*WHAT THIS TASK INVOLVES*
Would you print all of the entries word for word?

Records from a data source
╭──

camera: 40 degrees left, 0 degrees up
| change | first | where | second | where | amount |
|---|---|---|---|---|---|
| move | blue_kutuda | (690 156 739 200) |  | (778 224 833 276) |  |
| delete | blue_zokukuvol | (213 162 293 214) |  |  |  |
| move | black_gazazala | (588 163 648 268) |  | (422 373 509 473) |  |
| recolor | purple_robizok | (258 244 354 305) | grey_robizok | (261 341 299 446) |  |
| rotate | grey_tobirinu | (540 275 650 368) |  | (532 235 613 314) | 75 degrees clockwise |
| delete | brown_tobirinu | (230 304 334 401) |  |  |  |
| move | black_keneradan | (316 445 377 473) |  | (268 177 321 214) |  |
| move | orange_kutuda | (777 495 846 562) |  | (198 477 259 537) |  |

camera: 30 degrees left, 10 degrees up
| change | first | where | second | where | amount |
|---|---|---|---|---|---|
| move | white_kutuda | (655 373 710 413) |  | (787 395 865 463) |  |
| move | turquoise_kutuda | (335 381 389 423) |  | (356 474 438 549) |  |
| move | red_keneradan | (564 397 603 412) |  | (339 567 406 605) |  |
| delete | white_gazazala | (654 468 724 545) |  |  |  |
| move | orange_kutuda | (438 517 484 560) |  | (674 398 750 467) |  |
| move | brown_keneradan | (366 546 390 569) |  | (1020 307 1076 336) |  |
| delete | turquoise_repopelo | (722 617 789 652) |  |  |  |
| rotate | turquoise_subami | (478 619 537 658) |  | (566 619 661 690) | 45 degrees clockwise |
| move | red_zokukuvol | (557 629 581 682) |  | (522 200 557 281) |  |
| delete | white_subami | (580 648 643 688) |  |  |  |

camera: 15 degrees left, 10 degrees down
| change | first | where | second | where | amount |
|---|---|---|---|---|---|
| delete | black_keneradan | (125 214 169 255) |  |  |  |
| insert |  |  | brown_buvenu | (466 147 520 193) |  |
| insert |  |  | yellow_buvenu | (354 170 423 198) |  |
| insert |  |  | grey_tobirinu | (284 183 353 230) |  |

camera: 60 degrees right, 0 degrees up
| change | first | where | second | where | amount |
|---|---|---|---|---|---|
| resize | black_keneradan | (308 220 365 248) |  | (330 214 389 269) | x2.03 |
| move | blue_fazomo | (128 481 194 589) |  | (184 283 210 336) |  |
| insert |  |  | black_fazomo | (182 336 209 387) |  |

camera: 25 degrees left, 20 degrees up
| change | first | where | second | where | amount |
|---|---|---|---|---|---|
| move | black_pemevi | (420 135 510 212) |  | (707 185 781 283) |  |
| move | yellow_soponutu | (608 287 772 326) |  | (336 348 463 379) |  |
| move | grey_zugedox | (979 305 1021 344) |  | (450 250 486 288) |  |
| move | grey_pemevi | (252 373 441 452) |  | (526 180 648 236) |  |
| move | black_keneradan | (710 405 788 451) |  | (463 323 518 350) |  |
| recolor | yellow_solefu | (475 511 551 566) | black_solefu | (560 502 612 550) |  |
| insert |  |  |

╰──

*EXERCISE RESULT*
camera: 40 degrees left, 0 degrees up
| change | first | where | second | where | amount |
|---|---|---|---|---|---|
| move | blue_kutuda | (690 156 739 200) |  | (778 224 833 276) |  |
| delete | blue_zokukuvol | (213 162 293 214) |  |  |  |
| move | black_gazazala | (588 163 648 268) |  | (422 373 509 473) |  |
| recolor | purple_robizok | (258 244 354 305) | grey_robizok | (261 341 299 446) |  |
| rotate | grey_tobirinu | (540 275 650 368) |  | (532 235 613 314) | 75 degrees clockwise |
| delete | brown_tobirinu | (230 304 334 401) |  |  |  |
| move | black_keneradan | (316 445 377 473) |  | (268 177 321 214) |  |
| move | orange_kutuda | (777 495 846 562) |  | (198 477 259 537) |  |

camera: 30 degrees left, 10 degrees up
| change | first | where | second | where | amount |
|---|---|---|---|---|---|
| move | white_kutuda | (655 373 710 413) |  | (787 395 865 463) |  |
| move | turquoise_kutuda | (335 381 389 423) |  | (356 474 438 549) |  |
| move | red_keneradan | (564 397 603 412) |  | (339 567 406 605) |  |
| delete | white_gazazala | (654 468 724 545) |  |  |  |
| move | orange_kutuda | (438 517 484 560) |  | (674 398 750 467) |  |
| move | brown_keneradan | (366 546 390 569) |  | (1020 307 1076 336) |  |
| delete | turquoise_repopelo | (722 617 789 652) |  |  |  |
| rotate | turquoise_subami | (478 619 537 658) |  | (566 619 661 690) | 45 degrees clockwise |
| move | red_zokukuvol | (557 629 581 682) |  | (522 200 557 281) |  |
| delete | white_subami | (580 648 643 688) |  |  |  |

camera: 15 degrees left, 10 degrees down
| change | first | where | second | where | amount |
|---|---|---|---|---|---|
| delete | black_keneradan | (125 214 169 255) |  |  |  |
| insert |  |  | brown_buvenu | (466 147 520 193) |  |
| insert |  |  | yellow_buvenu | (354 170 423 198) |  |
| insert |  |  | grey_tobirinu | (284 183 353 230) |  |

camera: 60 degrees right, 0 degrees up
| change | first | where | second | where | amount |
|---|---|---|---|---|---|
| resize | black_keneradan | (308 220 365 248) |  | (330 214 389 269) | x2.03 |
| move | blue_fazomo | (128 481 194 589) |  | (184 283 210 336) |  |
| insert |  |  | black_fazomo | (182 336 209 387) |  |

camera: 25 degrees left, 20 degrees up
| change | first | where | second | where | amount |
|---|---|---|---|---|---|
| move | black_pemevi | (420 135 510 212) |  | (707 185 781 283) |  |
| move | yellow_soponutu | (608 287 772 326) |  | (336 348 463 379) |  |
| move | grey_zugedox | (979 305 1021 344) |  | (450 250 486 288) |  |
| move | grey_pemevi | (252 373 441 452) |  | (526 180 648 236) |  |
| move | black_keneradan | (710 405 788 451) |  | (463 323 518 350) |  |
| recolor | yellow_solefu | (475 511 551 566) | black_solefu | (560 502 612 550) |  |
| insert |  |  |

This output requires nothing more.